Begin at the line that contains "351, 331, 388)" and repeat every line from there to the end of the records below, inclusive, without adding any other line.

▶ [Spatial object tracking data]:
________________________

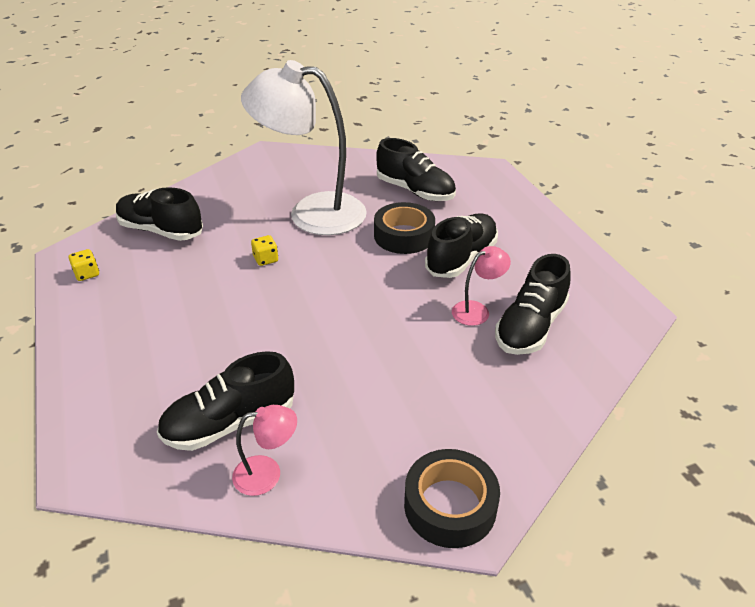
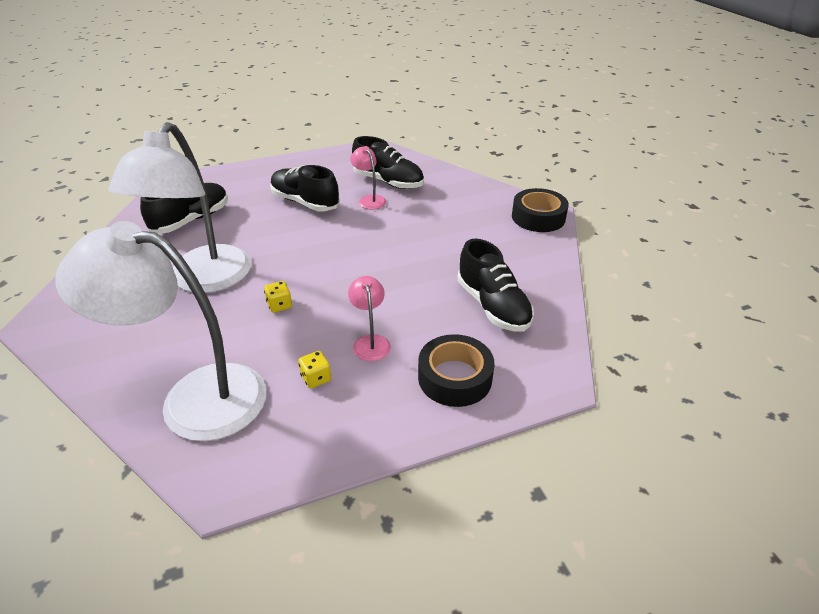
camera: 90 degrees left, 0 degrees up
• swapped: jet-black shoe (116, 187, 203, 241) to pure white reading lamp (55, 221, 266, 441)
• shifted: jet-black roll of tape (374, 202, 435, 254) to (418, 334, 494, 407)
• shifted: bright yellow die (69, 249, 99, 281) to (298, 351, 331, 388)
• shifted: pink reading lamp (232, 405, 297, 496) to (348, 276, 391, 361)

________________________

▶ [Task result]:
• shifted: bright yellow die (69, 249, 99, 281) to (298, 351, 331, 388)
• shifted: pink reading lamp (232, 405, 297, 496) to (348, 276, 391, 361)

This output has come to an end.